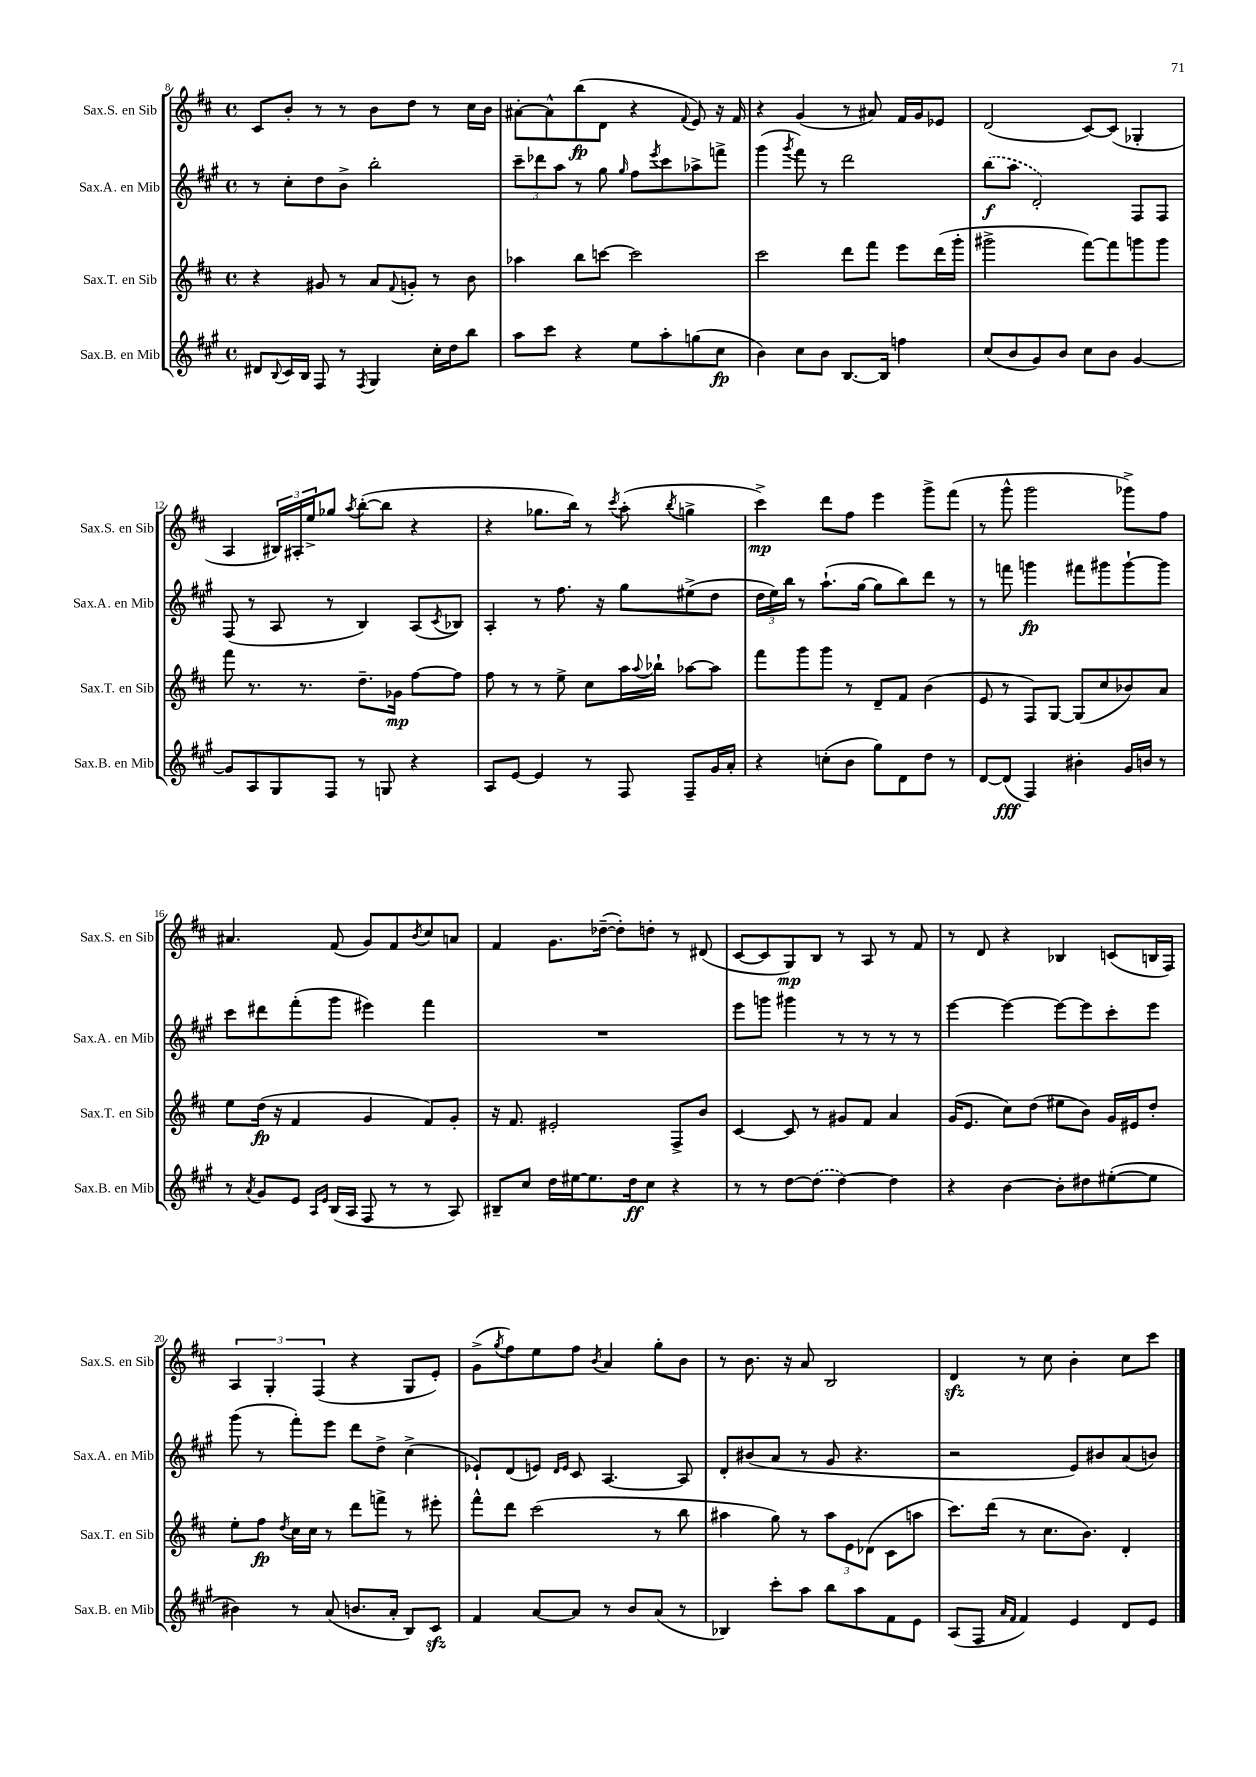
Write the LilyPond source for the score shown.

<<
\new StaffGroup <<
\new Staff = "s0" \with { instrumentName = "Sax.S. en Sib" shortInstrumentName = "Sax.S. en Sib" } {
    \clef treble \key d \major \defaultTimeSignature \time 4/4
    cis'8 b'8-. r8 r8 b'8 d''8 r8 cis''16 b'16 |
    ais'8~-. ais'8-^ b''8\fp( d'8 r4 \appoggiatura { fis'8 } e'8) r16 fis'16 |
    r4 g'4( r8 ais'8) fis'16 g'16 ees'8 |
    d'2( cis'8~) cis'8( ges4-. |
    a4 \tuplet 3/2 { bis16) ais16-. e''16-> } ges''8 \acciaccatura { a''8 } b''8~-.( b''8 r4 |
    r4 ges''8. b''16) r8 \acciaccatura { cis'''8 } a''8-.( \acciaccatura { b''8 } g''4-> |
    cis'''4->\mp) d'''8 fis''8 e'''4 g'''8-> fis'''8( |
    r8 g'''8-^ g'''2 ges'''8->) fis''8 |
    ais'4. fis'8( g'8) fis'8 \acciaccatura { b'8 } cis''8 a'8 |
    fis'4 g'8. des''16~--( des''8-.) d''8-. r8 dis'8( |
    cis'8~ cis'8 g8\mp) b8 r8 a8 r8 fis'8 |
    r8 d'8 r4 bes4 c'8( b16 fis16) |
    \tuplet 3/2 { a4 g4-. fis4( } r4 g8 e'8-.) |
    g'8->( \acciaccatura { g''8 } fis''8) e''8 fis''8 \acciaccatura { b'8 } a'4 g''8-. b'8 |
    r8 b'8. r16 a'8 b2 |
    d'4\sfz r8 cis''8 b'4-. cis''8 cis'''8 \bar "|." |
}
\new Staff = "s1" \with { instrumentName = "Sax.A. en Mib" shortInstrumentName = "Sax.A. en Mib" } {
    \clef treble \key a \major \defaultTimeSignature \time 4/4
    r8 cis''8-. d''8 b'8-> b''2-. |
    \tuplet 3/2 { cis'''8-- des'''8 a''8 } r8 gis''8 \grace { gis''16 } fis''8 \acciaccatura { e'''8 } cis'''8 aes''8-> f'''8-> |
    gis'''4( \acciaccatura { gis'''8 } fis'''8) r8 d'''2 |
    \once \slurDashed b''8\f( a''8 d'2-.) fis8 fis8 |
    fis8( r8 a8 r8 b4) a8( \acciaccatura { cis'8 } bes8) |
    a4-. r8 fis''8. r16 gis''8 eis''8->( d''8 |
    \tuplet 3/2 { d''16 e''16) b''16 } r8 a''8.-!( gis''16~ gis''8 b''8) d'''8 r8 |
    r8 f'''8 g'''4\fp fis'''8 gis'''8 gis'''8~-! gis'''8 |
    cis'''8 dis'''8 fis'''8-.( gis'''8 eis'''4) fis'''4 |
    R1 |
    e'''8 g'''8 gis'''4 r8 r8 r8 r8 |
    e'''4~ e'''4~ e'''8~ e'''8 cis'''8-. e'''8 |
    gis'''8( r8 fis'''8-.) e'''8 d'''8 d''8-> cis''4->( |
    ees'8-!) d'8( e'8) \grace { d'16 e'16 } cis'8 a4.~ a8 |
    d'8-. bis'8( a'8 r8 gis'8 r4. |
    r2 e'8) bis'8 a'8( b'8) \bar "|." |
}
\new Staff = "s2" \with { instrumentName = "Sax.T. en Sib" shortInstrumentName = "Sax.T. en Sib" } {
    \clef treble \key d \major \defaultTimeSignature \time 4/4
    r4 gis'8 r8 a'8 \appoggiatura { fis'8 } g'8-. r8 b'8 |
    aes''4 b''8 c'''8~ c'''2 |
    cis'''2 d'''8 fis'''8 e'''8 d'''16( g'''16-. |
    gis'''2-> fis'''8~) fis'''8 g'''8 g'''8 |
    fis'''8 r8. r8. d''8.-- ges'16\mp fis''8~ fis''8 |
    fis''8 r8 r8 e''8-> cis''8 a''16 \appoggiatura { a''8 } bes''16-! aes''8~ aes''8 |
    fis'''8 g'''8 g'''8 r8 d'8-- fis'8 b'4( |
    e'8 r8 fis8) g8~ g8( cis''8 bes'8) a'8 |
    e''8 d''16\fp( r16 fis'4 g'4 fis'8) g'8-. |
    r16 fis'8. eis'2-. fis8-> b'8 |
    cis'4~ cis'8 r8 gis'8 fis'8 a'4 |
    g'16( e'8. cis''8) d''8( eis''8 b'8) g'16 eis'16 d''8-. |
    e''8-. fis''8\fp \acciaccatura { d''8 } cis''16 cis''16 r8 d'''8 f'''8-> r8 eis'''8-. |
    fis'''8-^ d'''8 cis'''2( r8 b''8 |
    ais''4 g''8) r8 \tuplet 3/2 { ais''8 e'8 des'8( } cis'8 a''8 |
    cis'''8.) d'''16( r8 cis''8. b'8.) d'4-. \bar "|." |
}
\new Staff = "s3" \with { instrumentName = "Sax.B. en Mib" shortInstrumentName = "Sax.B. en Mib" } {
    \clef treble \key a \major \defaultTimeSignature \time 4/4
    dis'8 \appoggiatura { b8 } cis'16 b16 fis8 r8 \acciaccatura { fis8 } gis4 cis''16-. d''16 b''8 |
    a''8 cis'''8 r4 e''8 a''8-. g''8( cis''8\fp |
    b'4) cis''8 b'8 b8.~ b16 f''4 |
    cis''8( b'8 gis'8) b'8 cis''8 b'8 gis'4~ |
    gis'8 a8 gis8 fis8 r8 g8 r4 |
    a8 e'8~ e'4 r8 fis8 fis8-- gis'16 a'16-. |
    r4 c''8-.( b'8 gis''8) d'8 d''8 r8 |
    d'8~ d'8\fff( fis4) bis'4-. gis'16 b'16 r8 |
    r8 \acciaccatura { a'8 } gis'8 e'8 \grace { a16 e'16 } b16( a16 fis8 r8 r8 a8) |
    bis8-- cis''8 d''16 eis''16~ eis''8. d''16\ff cis''8 r4 |
    r8 r8 d''8~ \once \slurDashed d''8( d''4~) d''4 |
    r4 b'4~ b'8-. dis''8 eis''8~-.( eis''8 |
    bis'4) r8 a'8( b'8. a'16-. b8) cis'8\sfz |
    fis'4 a'8~ a'8 r8 b'8 a'8( r8 |
    bes4) cis'''8-. a''8 b''8 a''8 fis'8 e'8 |
    a8( fis8 \grace { a'16 fis'16 } fis'4) e'4 d'8 e'8 \bar "|." |
}
>>
>>
\layout { \context { \Score currentBarNumber = #8 } }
-- -- --
— WHAT TO WORK ON —
Return every line of the data that contains the string "shortInstrumentName".

— EXPECTED OUTPUT —
\new Staff = "s0" \with { instrumentName = "Sax.S. en Sib" shortInstrumentName = "Sax.S. en Sib" } {
\new Staff = "s1" \with { instrumentName = "Sax.A. en Mib" shortInstrumentName = "Sax.A. en Mib" } {
\new Staff = "s2" \with { instrumentName = "Sax.T. en Sib" shortInstrumentName = "Sax.T. en Sib" } {
\new Staff = "s3" \with { instrumentName = "Sax.B. en Mib" shortInstrumentName = "Sax.B. en Mib" } {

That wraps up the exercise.